──────── STORED ROWS

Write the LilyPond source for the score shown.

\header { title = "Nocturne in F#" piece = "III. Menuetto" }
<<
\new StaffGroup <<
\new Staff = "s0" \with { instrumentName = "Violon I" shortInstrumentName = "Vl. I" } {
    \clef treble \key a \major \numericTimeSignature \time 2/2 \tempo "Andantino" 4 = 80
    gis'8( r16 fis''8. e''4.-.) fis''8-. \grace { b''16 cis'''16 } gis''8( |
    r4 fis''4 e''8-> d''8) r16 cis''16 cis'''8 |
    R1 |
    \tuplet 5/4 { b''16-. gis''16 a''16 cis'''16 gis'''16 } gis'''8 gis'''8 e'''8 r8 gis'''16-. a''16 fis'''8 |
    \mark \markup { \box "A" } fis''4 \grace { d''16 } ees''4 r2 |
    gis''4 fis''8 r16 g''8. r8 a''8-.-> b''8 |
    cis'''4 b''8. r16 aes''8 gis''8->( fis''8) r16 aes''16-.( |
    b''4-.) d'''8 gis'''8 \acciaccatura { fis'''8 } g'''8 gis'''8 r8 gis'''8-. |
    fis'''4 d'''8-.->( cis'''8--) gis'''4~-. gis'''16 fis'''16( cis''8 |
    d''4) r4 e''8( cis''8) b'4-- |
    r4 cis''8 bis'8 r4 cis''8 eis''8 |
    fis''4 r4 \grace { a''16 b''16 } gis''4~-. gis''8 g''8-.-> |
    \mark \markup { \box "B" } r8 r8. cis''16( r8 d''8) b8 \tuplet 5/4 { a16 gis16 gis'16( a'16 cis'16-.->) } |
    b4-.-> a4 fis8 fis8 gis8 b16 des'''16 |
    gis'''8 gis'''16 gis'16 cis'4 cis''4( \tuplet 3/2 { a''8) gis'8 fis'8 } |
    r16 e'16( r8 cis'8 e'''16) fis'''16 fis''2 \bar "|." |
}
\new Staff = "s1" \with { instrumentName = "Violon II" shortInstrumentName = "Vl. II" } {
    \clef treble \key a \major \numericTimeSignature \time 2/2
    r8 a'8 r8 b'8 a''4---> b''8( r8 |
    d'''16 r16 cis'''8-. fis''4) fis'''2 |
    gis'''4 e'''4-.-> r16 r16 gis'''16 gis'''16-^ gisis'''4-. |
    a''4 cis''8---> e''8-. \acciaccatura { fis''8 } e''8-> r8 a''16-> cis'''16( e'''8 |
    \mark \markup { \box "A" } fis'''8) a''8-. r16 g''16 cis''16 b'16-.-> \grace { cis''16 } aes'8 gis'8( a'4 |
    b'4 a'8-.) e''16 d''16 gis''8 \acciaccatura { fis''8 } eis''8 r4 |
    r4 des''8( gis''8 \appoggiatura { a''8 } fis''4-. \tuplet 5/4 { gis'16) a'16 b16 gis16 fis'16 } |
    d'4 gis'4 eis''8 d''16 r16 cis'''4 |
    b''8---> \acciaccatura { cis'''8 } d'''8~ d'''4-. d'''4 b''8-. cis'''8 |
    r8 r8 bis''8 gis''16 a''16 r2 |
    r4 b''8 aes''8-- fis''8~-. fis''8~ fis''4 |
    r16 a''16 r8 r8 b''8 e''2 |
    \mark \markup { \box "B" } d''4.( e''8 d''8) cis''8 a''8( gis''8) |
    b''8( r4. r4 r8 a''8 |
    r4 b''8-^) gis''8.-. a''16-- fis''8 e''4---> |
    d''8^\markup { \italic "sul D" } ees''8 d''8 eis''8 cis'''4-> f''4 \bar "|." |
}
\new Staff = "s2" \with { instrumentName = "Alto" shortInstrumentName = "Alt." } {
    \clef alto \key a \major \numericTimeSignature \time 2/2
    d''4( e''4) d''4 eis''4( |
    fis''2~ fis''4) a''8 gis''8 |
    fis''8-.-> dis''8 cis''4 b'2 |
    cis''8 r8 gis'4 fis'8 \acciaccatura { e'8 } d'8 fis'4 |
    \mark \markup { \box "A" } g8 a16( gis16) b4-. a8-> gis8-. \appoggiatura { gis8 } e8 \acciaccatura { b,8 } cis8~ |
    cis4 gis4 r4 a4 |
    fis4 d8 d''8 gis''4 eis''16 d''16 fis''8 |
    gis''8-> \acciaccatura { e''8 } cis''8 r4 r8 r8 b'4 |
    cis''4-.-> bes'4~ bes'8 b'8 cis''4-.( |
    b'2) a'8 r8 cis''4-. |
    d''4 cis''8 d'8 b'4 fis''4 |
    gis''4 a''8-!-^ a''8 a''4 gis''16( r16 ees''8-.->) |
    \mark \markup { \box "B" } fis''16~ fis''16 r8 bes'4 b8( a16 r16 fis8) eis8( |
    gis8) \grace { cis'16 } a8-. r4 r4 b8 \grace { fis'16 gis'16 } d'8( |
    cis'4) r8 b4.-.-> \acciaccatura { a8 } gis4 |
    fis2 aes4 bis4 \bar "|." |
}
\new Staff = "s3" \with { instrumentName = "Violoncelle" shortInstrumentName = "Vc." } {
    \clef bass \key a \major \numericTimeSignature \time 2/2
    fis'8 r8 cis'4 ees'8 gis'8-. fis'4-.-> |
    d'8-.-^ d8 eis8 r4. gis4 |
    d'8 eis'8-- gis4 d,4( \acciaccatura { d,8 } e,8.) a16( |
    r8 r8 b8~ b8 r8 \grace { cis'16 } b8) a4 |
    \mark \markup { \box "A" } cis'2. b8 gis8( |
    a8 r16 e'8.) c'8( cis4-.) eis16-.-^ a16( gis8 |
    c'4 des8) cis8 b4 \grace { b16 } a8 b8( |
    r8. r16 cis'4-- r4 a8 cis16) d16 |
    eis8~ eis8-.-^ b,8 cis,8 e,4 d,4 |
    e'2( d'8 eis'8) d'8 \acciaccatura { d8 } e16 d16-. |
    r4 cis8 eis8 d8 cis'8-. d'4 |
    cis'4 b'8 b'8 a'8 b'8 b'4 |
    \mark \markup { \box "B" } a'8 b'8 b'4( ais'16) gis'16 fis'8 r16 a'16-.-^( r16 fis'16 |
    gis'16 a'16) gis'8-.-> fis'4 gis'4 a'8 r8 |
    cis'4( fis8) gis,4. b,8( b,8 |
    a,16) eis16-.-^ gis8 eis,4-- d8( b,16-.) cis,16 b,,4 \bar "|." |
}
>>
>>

────────────────

__TASK INSTRUCTIONS__: Pull out every line of the records that contains the string "clef".

__ANSWER FOR THIS EXERCISE__:
    \clef treble \key a \major \numericTimeSignature \time 2/2 \tempo "Andantino" 4 = 80
    \clef treble \key a \major \numericTimeSignature \time 2/2
    \clef alto \key a \major \numericTimeSignature \time 2/2
    \clef bass \key a \major \numericTimeSignature \time 2/2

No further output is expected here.